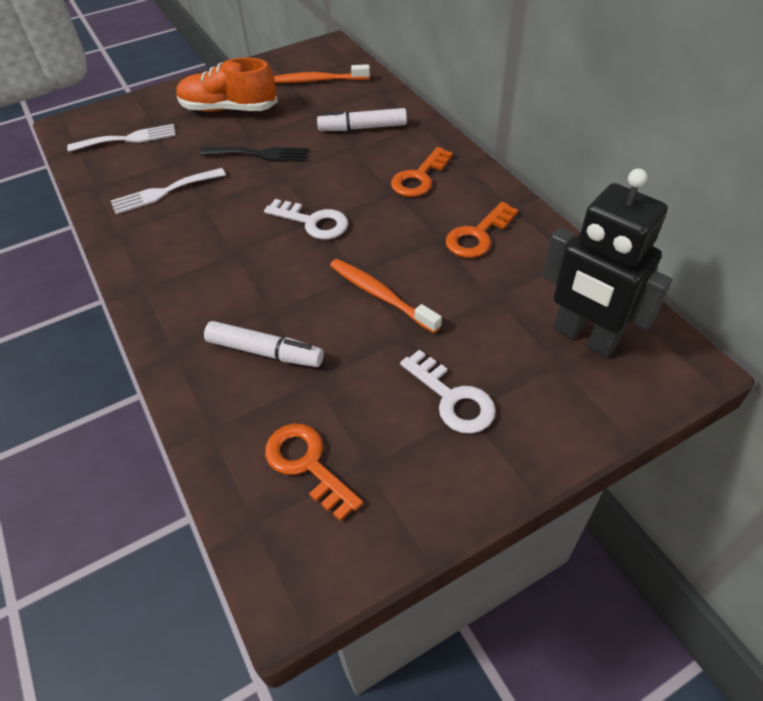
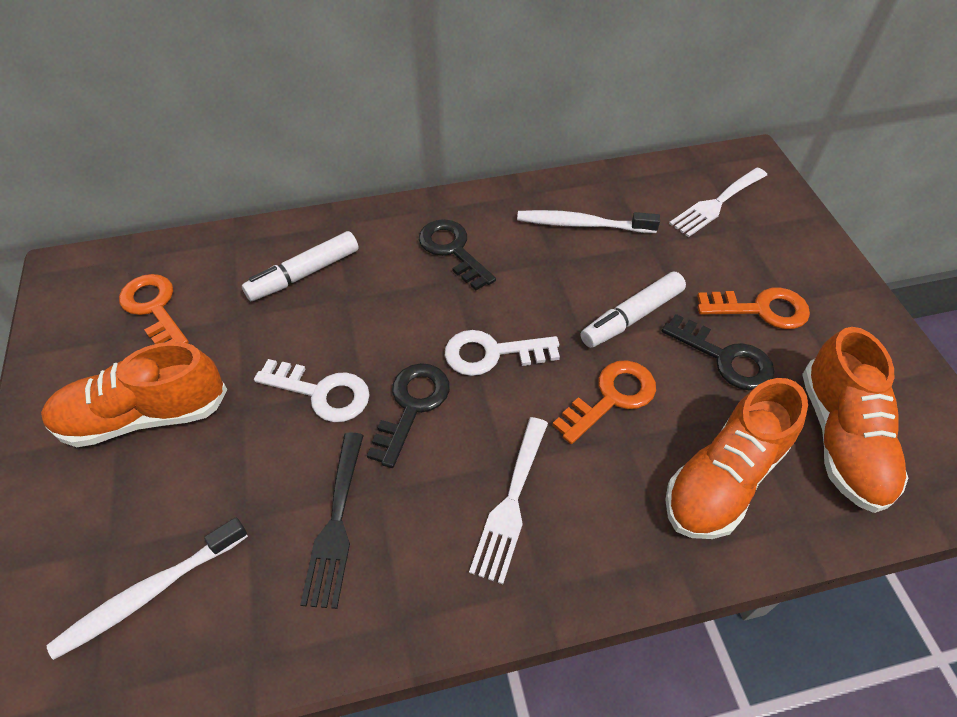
black key: 0 -> 3
black robot: 1 -> 0
orange shoe: 1 -> 3
orange toothbrush: 2 -> 0
white toothbrush: 0 -> 2

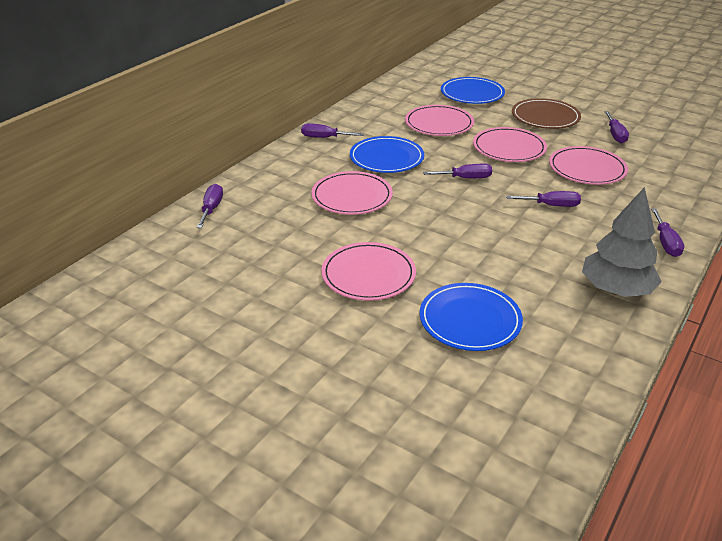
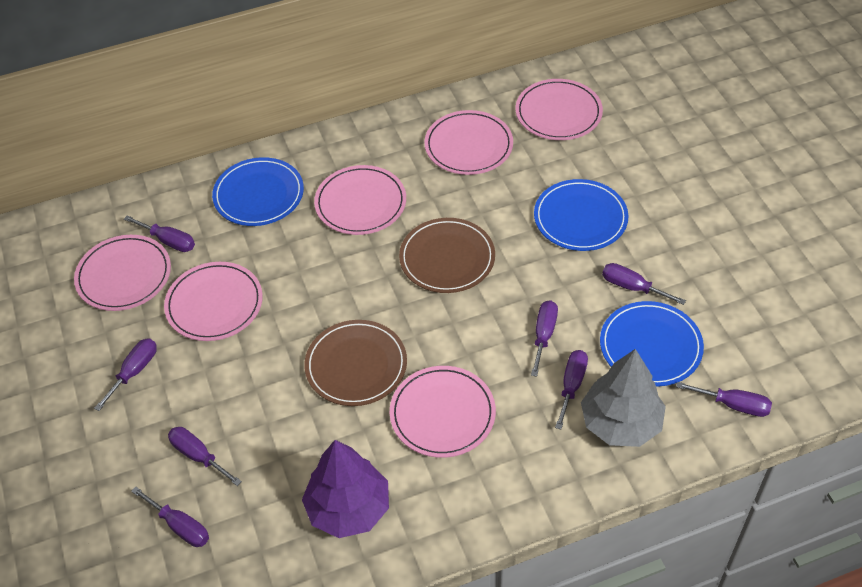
brown plate: 1 -> 2
pink plate: 5 -> 6
purple screwdriver: 6 -> 8
purple tree: 0 -> 1

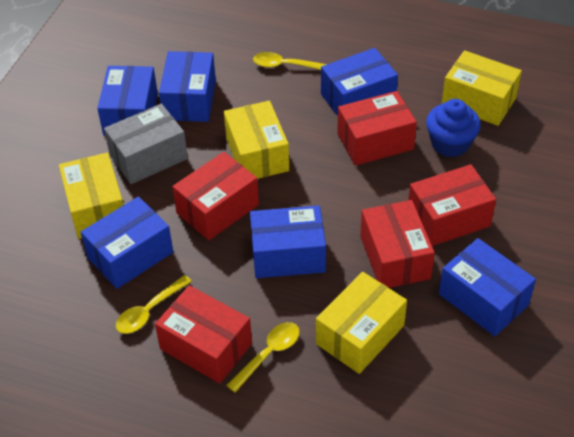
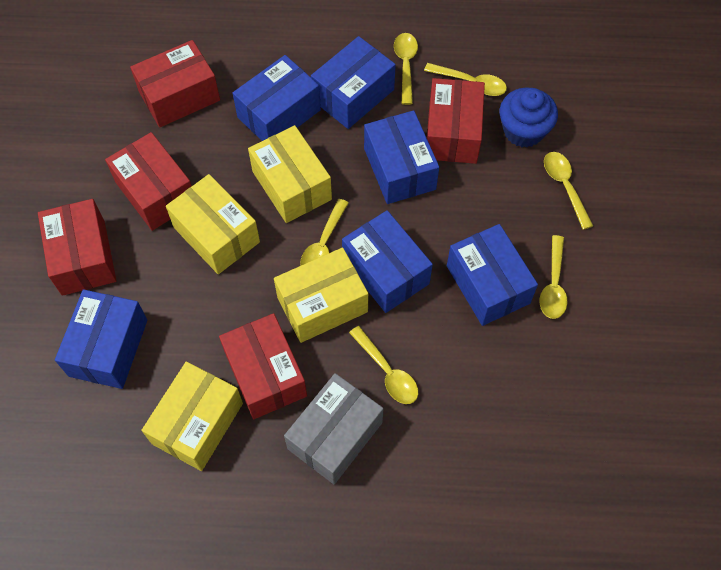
yellow spoon: 3 -> 6

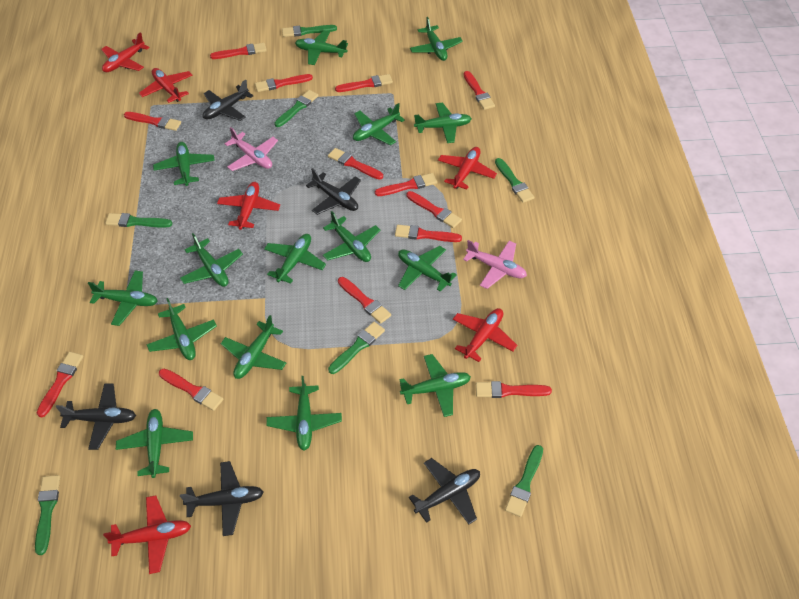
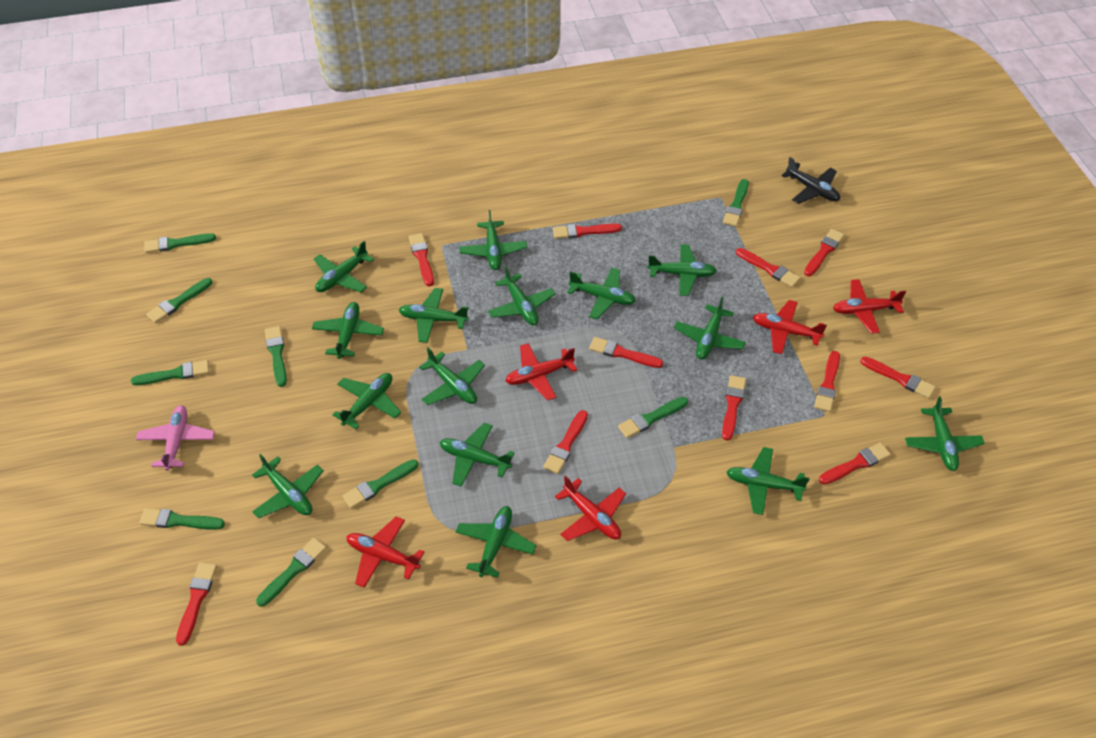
black plane: 5 -> 1
green brush: 7 -> 9
pink plane: 2 -> 1
red brush: 13 -> 11
red plane: 6 -> 5

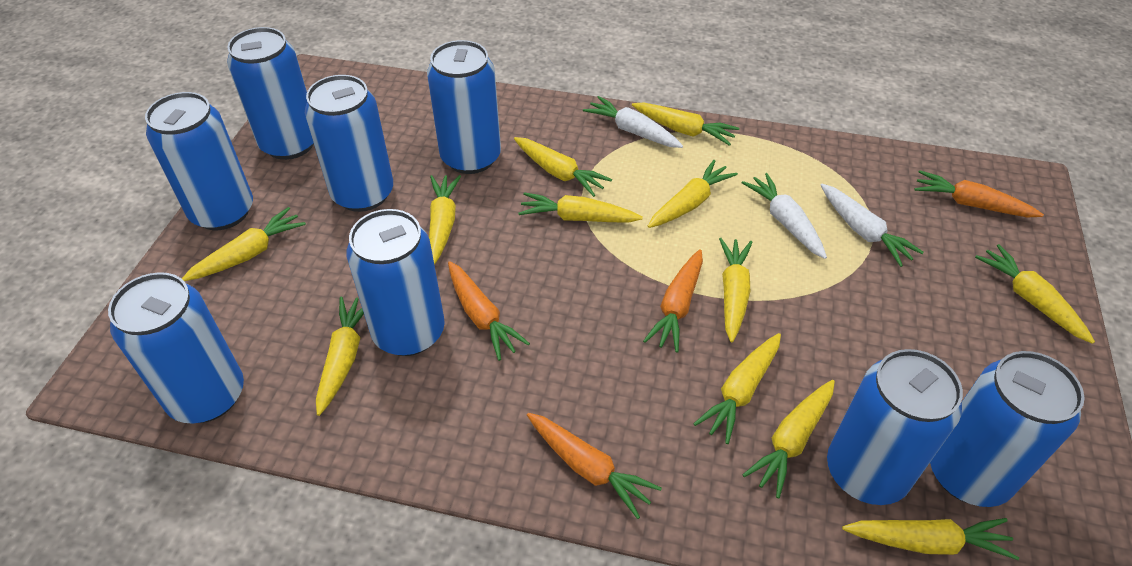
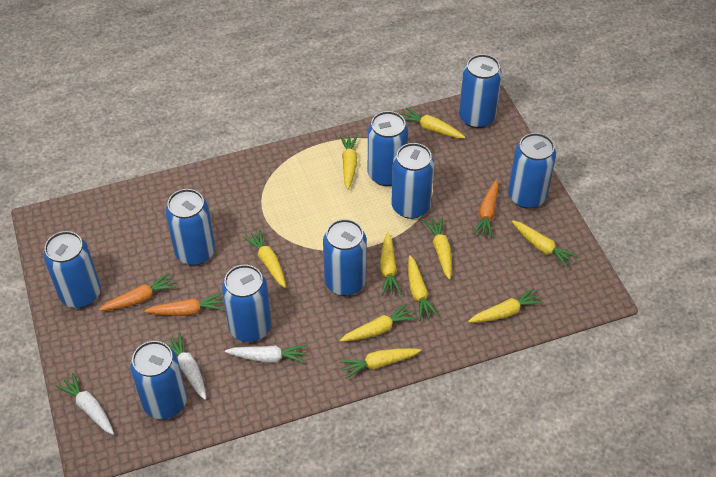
blue can: 8 -> 9
orange carrot: 4 -> 3
yellow carrot: 12 -> 10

──────

[PROBLEM TO SOLVE]: Write the data out again exactly, but without its images.

[OUTPUT FOR THIS EXERCISE]:
black key: 0 -> 3
black robot: 1 -> 0
orange shoe: 1 -> 3
orange toothbrush: 2 -> 0
white toothbrush: 0 -> 2

brown plate: 1 -> 2
pink plate: 5 -> 6
purple screwdriver: 6 -> 8
purple tree: 0 -> 1

yellow spoon: 3 -> 6

black plane: 5 -> 1
green brush: 7 -> 9
pink plane: 2 -> 1
red brush: 13 -> 11
red plane: 6 -> 5

blue can: 8 -> 9
orange carrot: 4 -> 3
yellow carrot: 12 -> 10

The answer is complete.